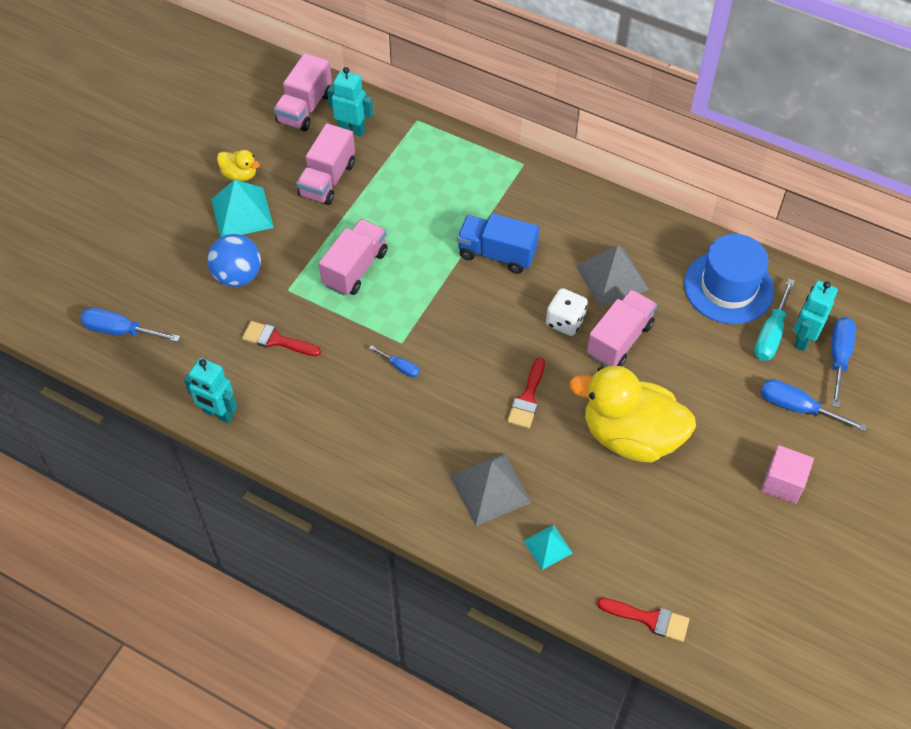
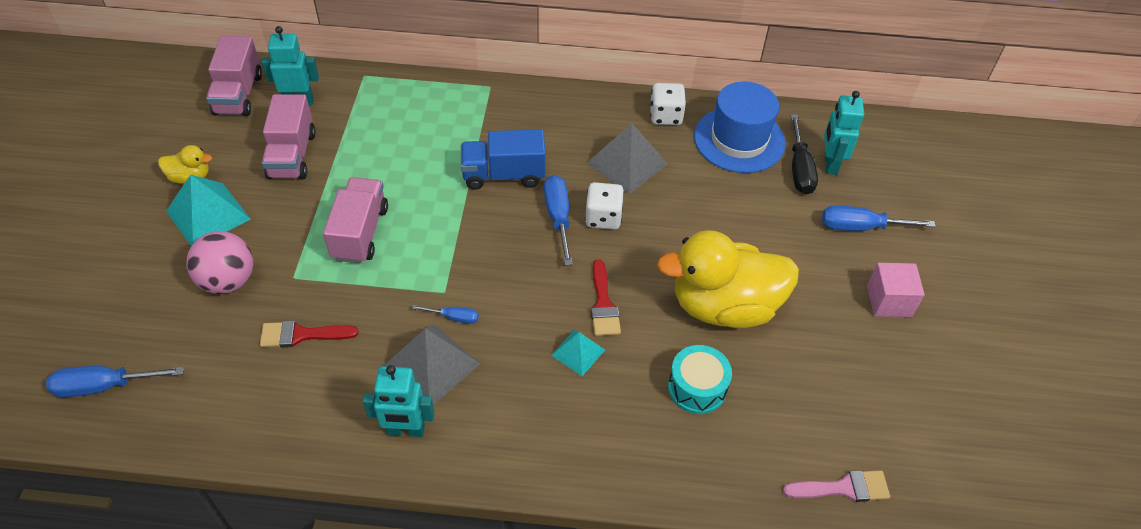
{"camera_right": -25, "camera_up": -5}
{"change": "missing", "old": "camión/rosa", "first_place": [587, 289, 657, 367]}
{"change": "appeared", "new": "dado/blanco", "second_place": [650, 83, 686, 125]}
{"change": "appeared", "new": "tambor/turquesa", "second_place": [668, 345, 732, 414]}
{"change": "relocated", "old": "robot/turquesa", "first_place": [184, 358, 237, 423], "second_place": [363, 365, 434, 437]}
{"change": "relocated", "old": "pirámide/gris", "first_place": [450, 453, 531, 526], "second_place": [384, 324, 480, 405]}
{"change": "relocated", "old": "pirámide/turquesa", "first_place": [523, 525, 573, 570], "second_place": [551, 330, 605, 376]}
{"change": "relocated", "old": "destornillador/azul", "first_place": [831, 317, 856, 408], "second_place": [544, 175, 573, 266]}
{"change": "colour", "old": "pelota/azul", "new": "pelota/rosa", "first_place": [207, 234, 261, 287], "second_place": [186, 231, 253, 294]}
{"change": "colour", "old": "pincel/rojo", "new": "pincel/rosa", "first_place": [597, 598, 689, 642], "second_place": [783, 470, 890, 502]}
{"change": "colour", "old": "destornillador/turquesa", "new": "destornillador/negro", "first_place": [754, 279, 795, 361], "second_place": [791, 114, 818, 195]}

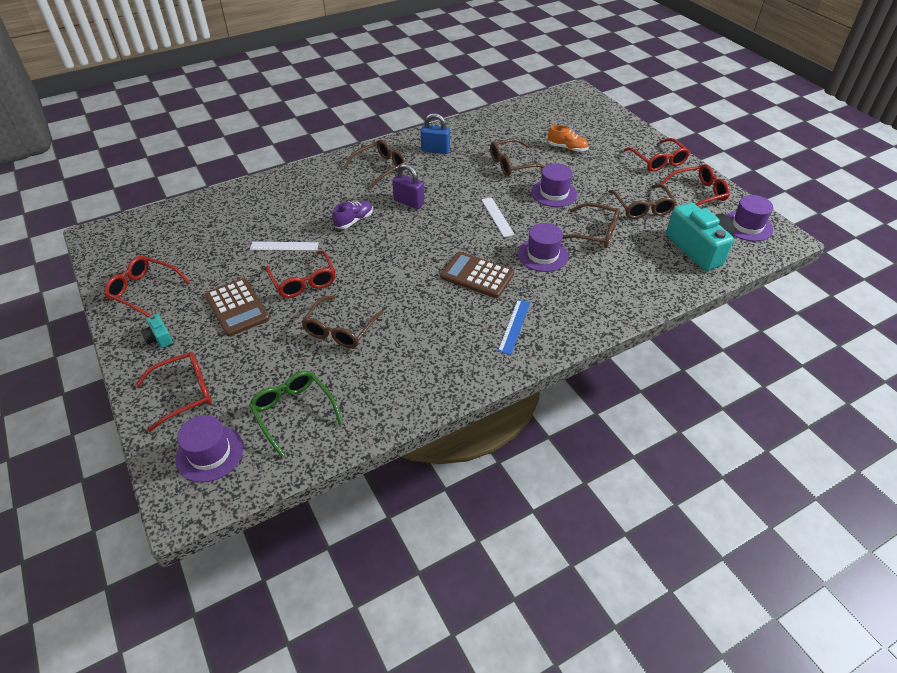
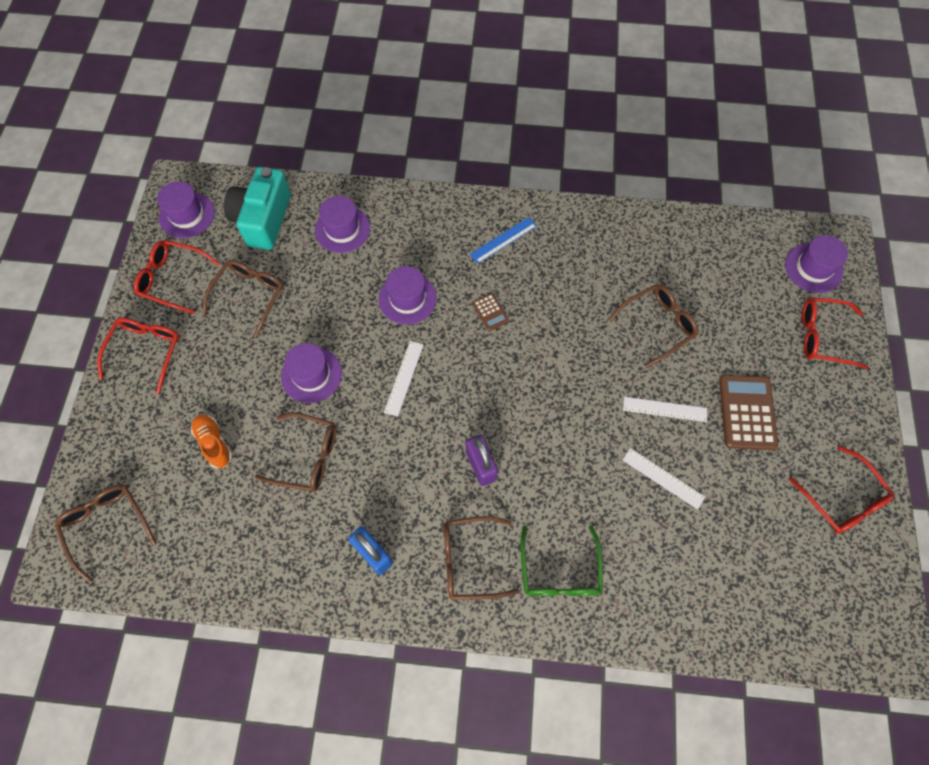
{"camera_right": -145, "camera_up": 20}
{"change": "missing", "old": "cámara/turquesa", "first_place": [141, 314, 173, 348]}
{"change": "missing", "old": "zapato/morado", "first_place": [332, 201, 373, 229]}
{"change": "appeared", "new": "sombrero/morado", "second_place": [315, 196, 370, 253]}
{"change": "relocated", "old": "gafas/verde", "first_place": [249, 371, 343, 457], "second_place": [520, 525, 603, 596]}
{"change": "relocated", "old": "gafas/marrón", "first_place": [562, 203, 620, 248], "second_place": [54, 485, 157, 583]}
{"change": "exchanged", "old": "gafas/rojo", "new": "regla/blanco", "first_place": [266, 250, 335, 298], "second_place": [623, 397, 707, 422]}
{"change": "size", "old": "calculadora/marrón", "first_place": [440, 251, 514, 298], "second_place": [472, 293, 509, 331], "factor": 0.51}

==

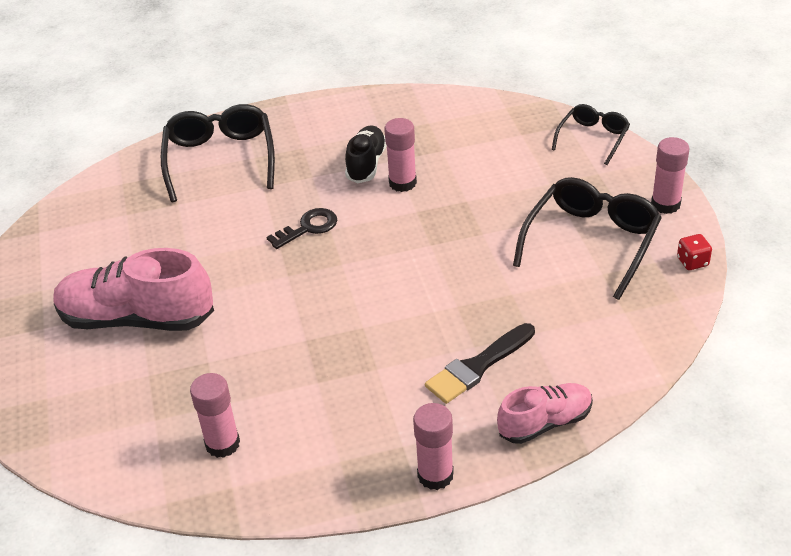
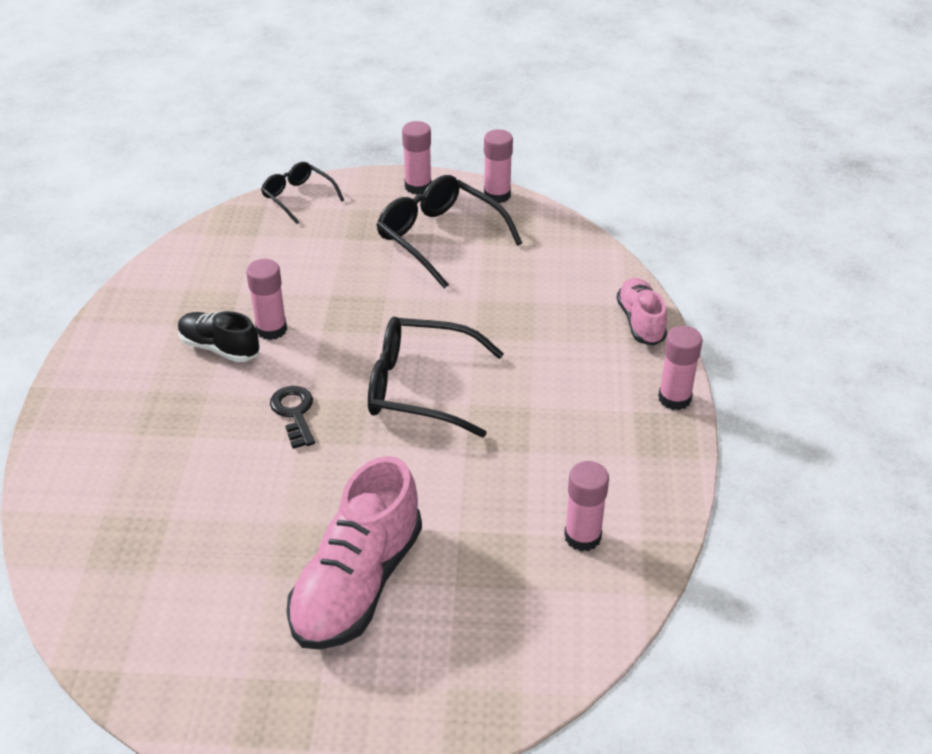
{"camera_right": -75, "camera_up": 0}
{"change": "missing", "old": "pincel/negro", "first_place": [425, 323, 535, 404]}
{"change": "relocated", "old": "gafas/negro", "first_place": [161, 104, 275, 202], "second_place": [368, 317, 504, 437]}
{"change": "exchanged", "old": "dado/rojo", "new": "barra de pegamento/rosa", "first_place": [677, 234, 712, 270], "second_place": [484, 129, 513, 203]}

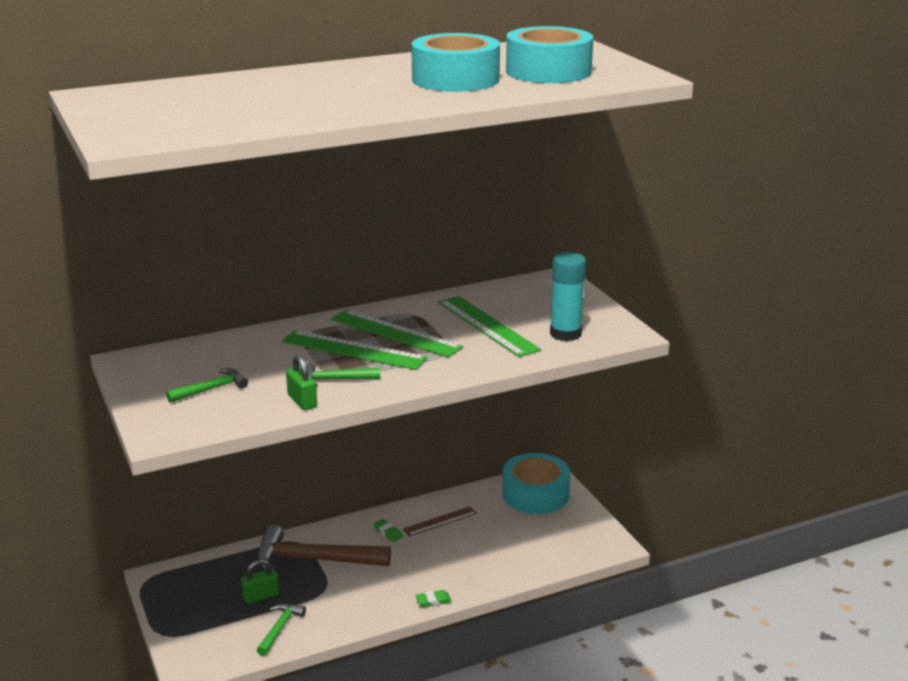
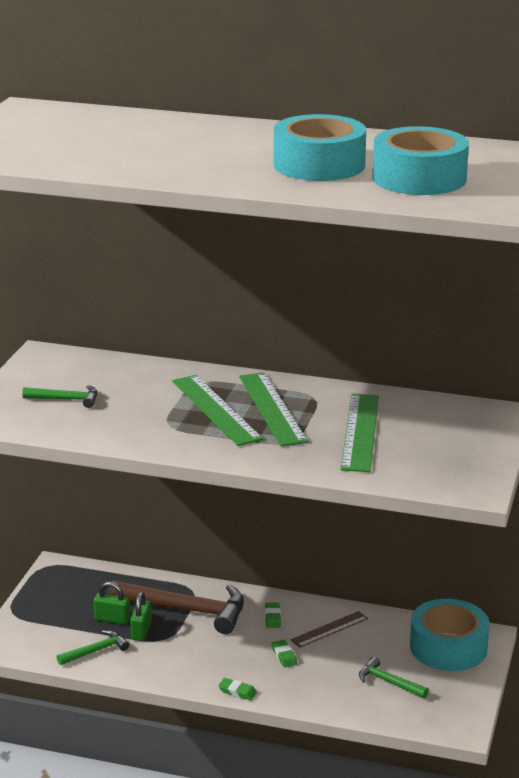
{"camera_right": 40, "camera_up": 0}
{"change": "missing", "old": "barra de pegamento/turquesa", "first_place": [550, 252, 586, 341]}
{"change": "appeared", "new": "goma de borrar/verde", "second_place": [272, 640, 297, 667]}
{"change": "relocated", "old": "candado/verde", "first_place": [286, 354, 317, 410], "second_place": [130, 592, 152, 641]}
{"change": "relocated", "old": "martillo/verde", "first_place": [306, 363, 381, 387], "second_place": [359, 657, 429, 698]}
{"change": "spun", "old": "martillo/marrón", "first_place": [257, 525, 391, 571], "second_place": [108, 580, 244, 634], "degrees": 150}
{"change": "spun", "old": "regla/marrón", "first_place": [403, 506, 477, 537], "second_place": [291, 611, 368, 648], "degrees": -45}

■ Task instructions
Respond with one number only: how many lines of the data contain "pirámide".

■ Exercise answer
2